* Provided data
────────

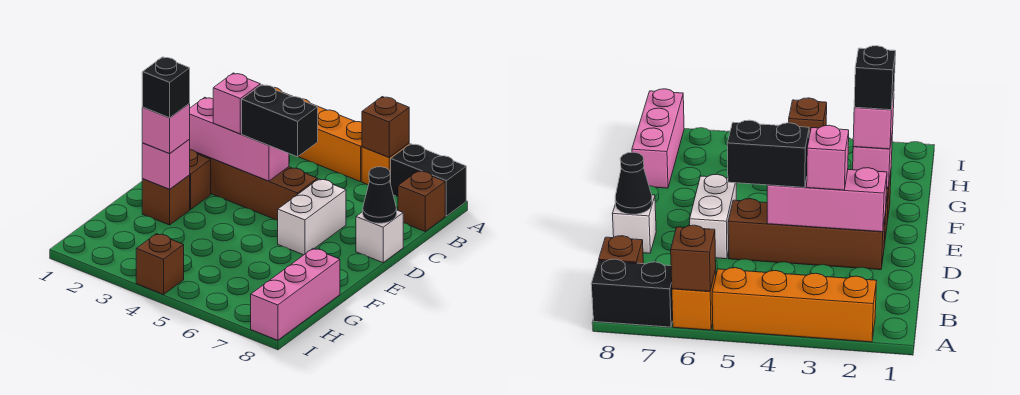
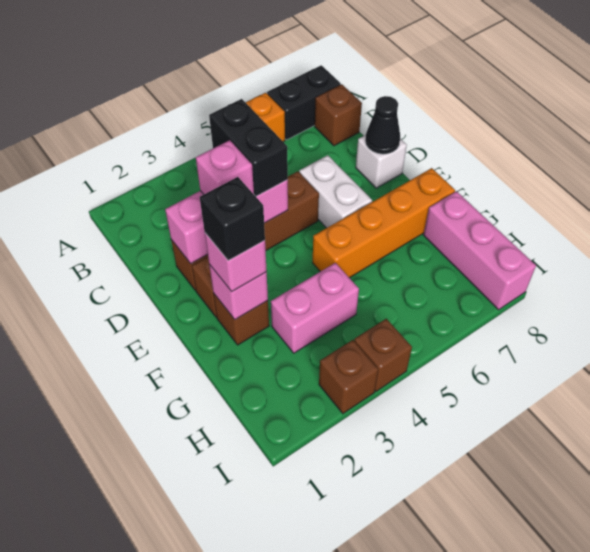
orange brick A2:A5 level 1 -> orange brick F5:F8 level 1
brown brick A6 level 2 -> brown brick I3 level 1
black brick D4:D5 level 3 -> black brick C4:D4 level 3
none -> pink brick G3:G4 level 1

────────

* What to do
Through to the final line, copy the material above exactly and skip the images.

* Result of this exercise
orange brick A2:A5 level 1 -> orange brick F5:F8 level 1
brown brick A6 level 2 -> brown brick I3 level 1
black brick D4:D5 level 3 -> black brick C4:D4 level 3
none -> pink brick G3:G4 level 1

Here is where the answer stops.